What you will do: Look through the data that follows and copy each line with the string "right".

Extracted records
-- Opening Marker --

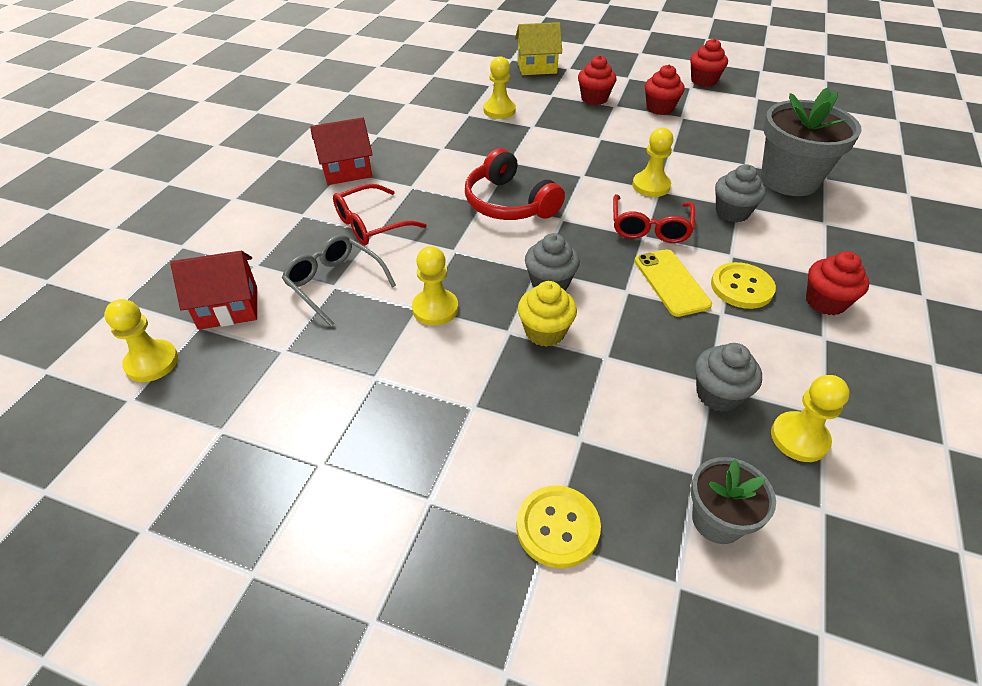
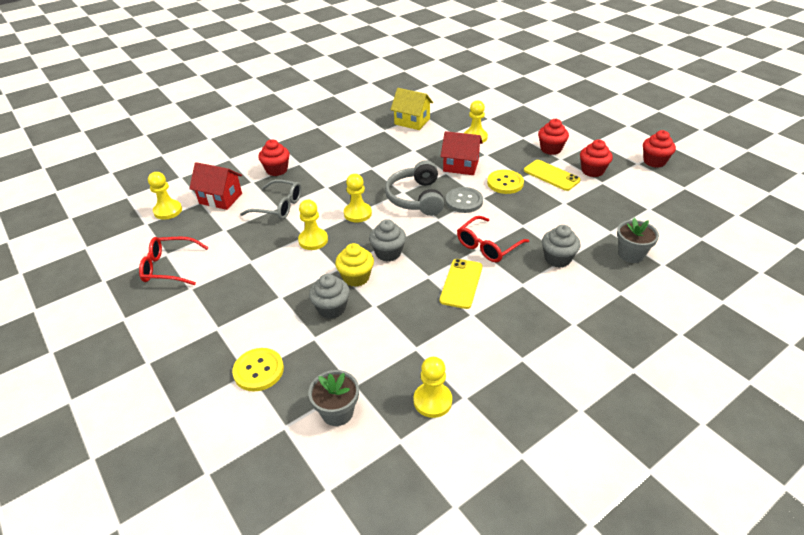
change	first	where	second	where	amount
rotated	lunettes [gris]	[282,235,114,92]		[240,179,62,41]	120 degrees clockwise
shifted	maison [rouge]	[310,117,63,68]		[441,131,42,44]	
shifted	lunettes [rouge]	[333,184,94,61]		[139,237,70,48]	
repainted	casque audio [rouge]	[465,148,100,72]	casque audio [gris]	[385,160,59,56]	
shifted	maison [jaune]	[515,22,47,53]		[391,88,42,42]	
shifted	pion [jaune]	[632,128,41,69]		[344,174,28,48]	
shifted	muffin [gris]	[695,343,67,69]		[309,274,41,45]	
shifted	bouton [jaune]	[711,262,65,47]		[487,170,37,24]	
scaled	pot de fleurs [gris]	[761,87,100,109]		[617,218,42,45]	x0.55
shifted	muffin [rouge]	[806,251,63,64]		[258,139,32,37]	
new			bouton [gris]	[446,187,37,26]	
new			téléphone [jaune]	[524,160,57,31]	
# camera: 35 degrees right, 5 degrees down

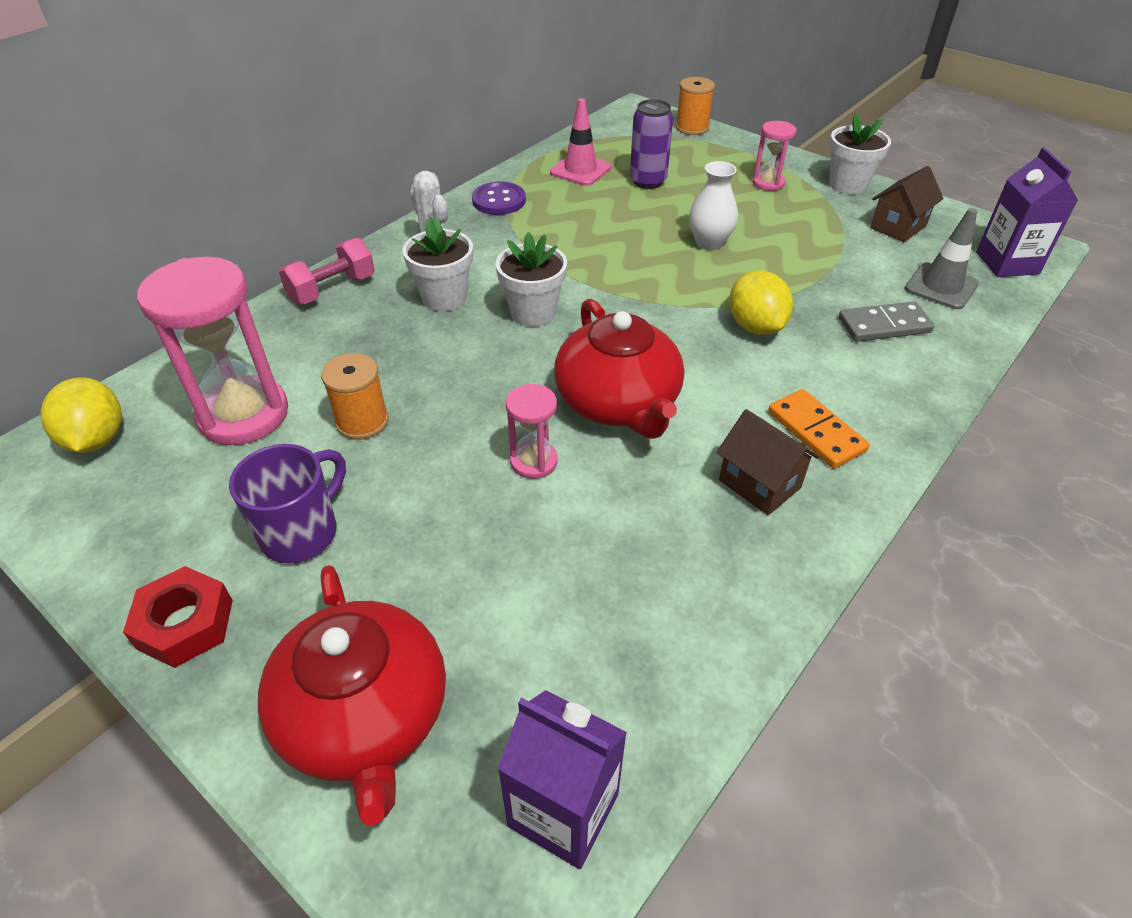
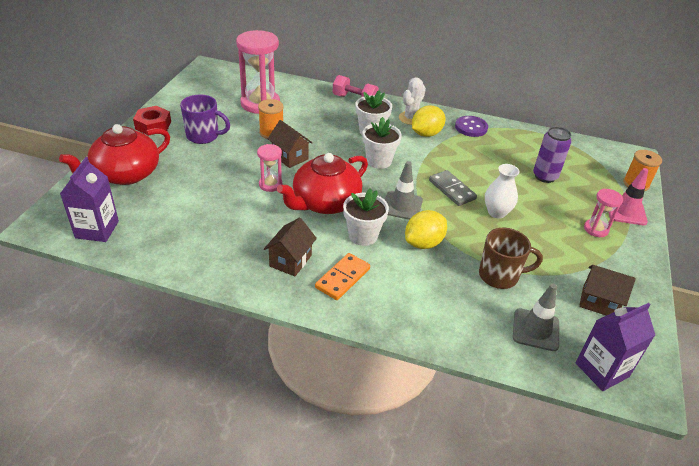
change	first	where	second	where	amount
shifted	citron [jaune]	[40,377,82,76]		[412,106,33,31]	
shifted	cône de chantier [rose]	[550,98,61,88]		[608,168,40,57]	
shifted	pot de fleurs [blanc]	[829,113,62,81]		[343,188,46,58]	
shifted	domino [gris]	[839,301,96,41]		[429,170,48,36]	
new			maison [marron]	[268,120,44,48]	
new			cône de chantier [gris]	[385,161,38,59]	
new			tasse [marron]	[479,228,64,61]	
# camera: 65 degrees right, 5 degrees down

-- Closing Marker --

Exercise result:
# camera: 35 degrees right, 5 degrees down
# camera: 65 degrees right, 5 degrees down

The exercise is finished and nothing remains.